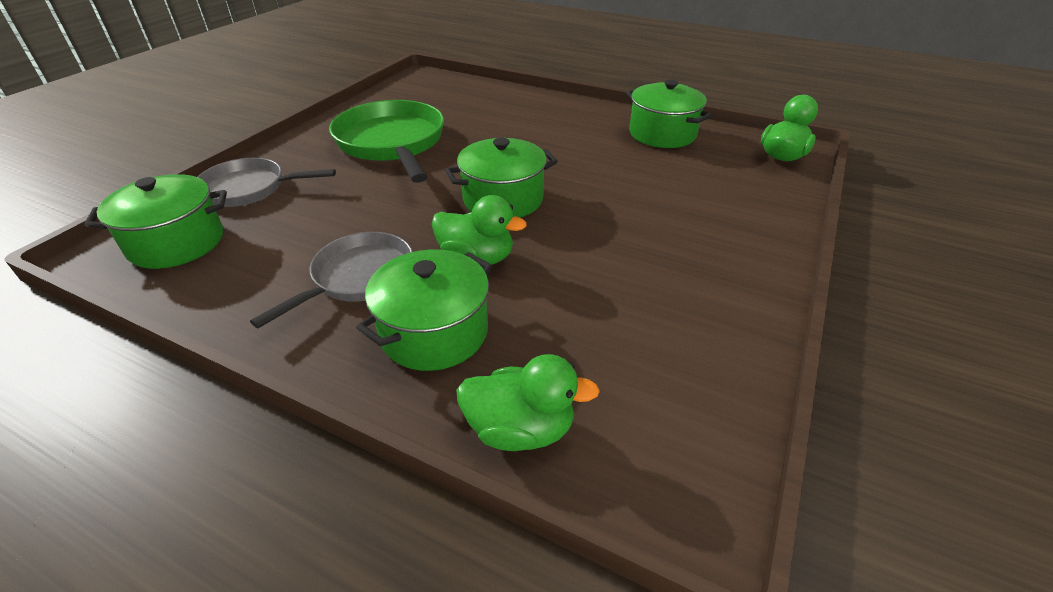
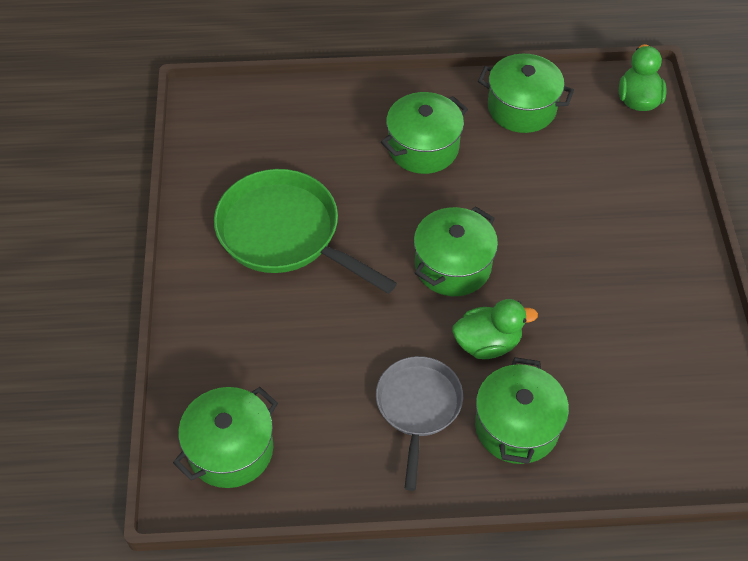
camera: 30 degrees left, 15 degrees up
(249, 189) = (217, 359): grey pan -> none
(520, 429) = (626, 468): green duck -> none
(554, 132) = (423, 147): none -> green pot

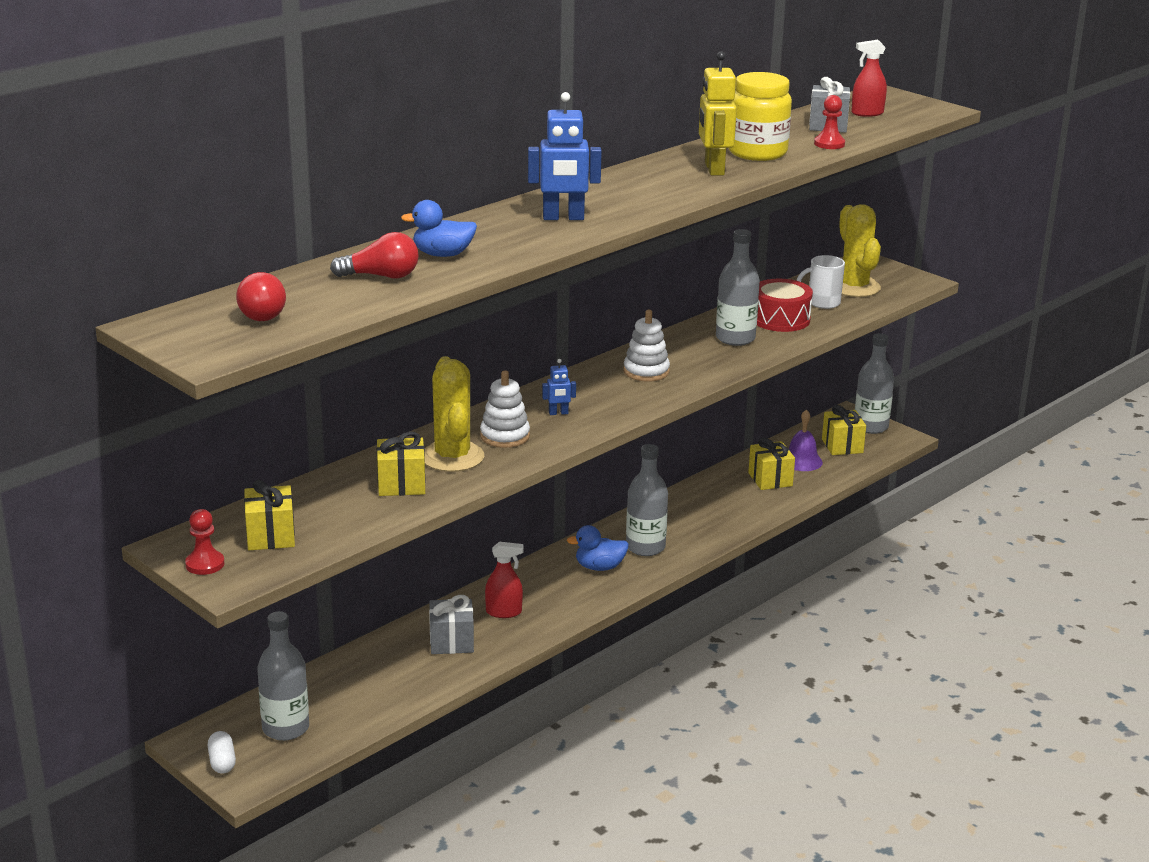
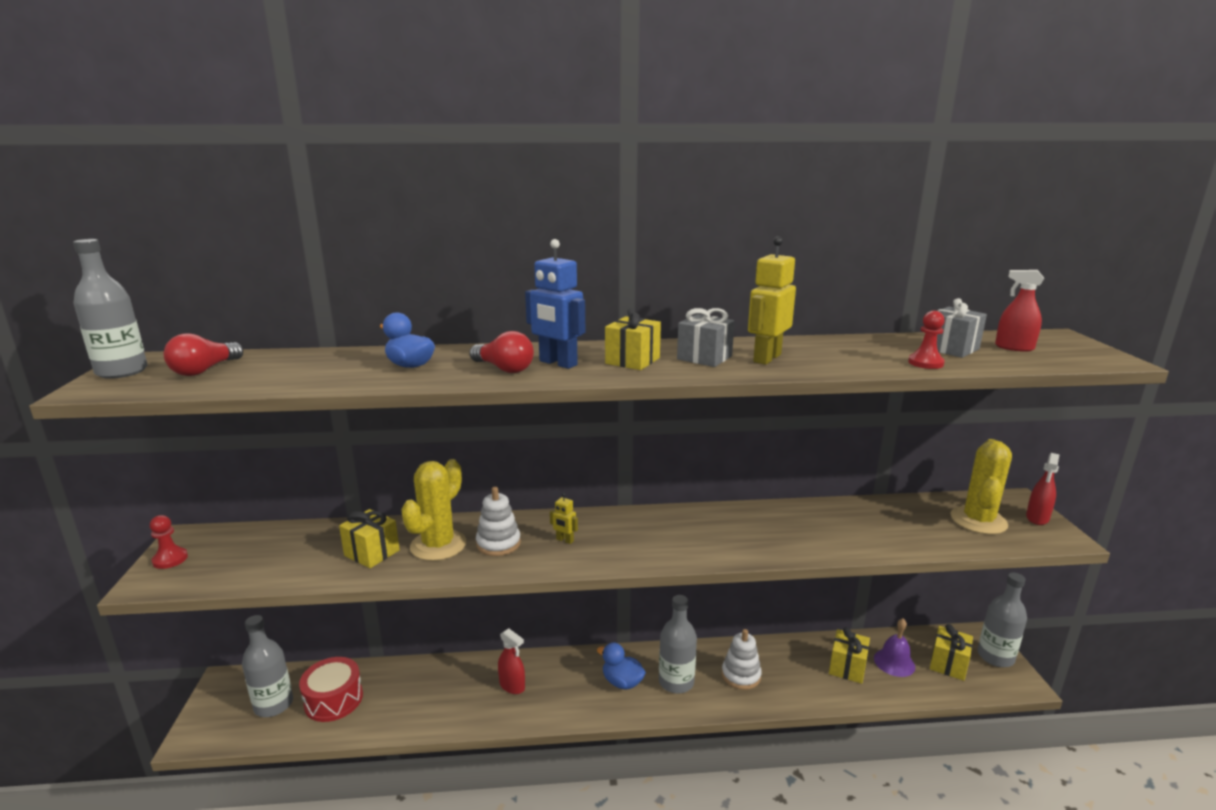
camera: 40 degrees right, 5 degrees down
(222, 762) = (210, 710): white capsule -> none
(270, 536) = (236, 556): yellow gift -> yellow gift (632, 361)
(381, 276) = (334, 368): red light bulb -> red light bulb (504, 369)
(451, 642) = (449, 692): grey gift -> grey gift (704, 358)
(558, 413) = (564, 540): blue robot -> yellow robot
(646, 371) = (683, 531): white stacking toy -> white stacking toy (741, 675)
(735, 338) = (800, 529): grey bottle -> grey bottle (122, 371)
(757, 153) = (835, 355): yellow jar -> none
(780, 319) = (865, 526): red drum -> red drum (333, 699)
(822, 303) = (926, 525): white mug -> none
(891, 272) = (1037, 518): none -> red spray bottle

Work task ->
From the data above, copy out every line with the string "green" in it.

Task solution ->
(520, 429) = (626, 468): green duck -> none
(554, 132) = (423, 147): none -> green pot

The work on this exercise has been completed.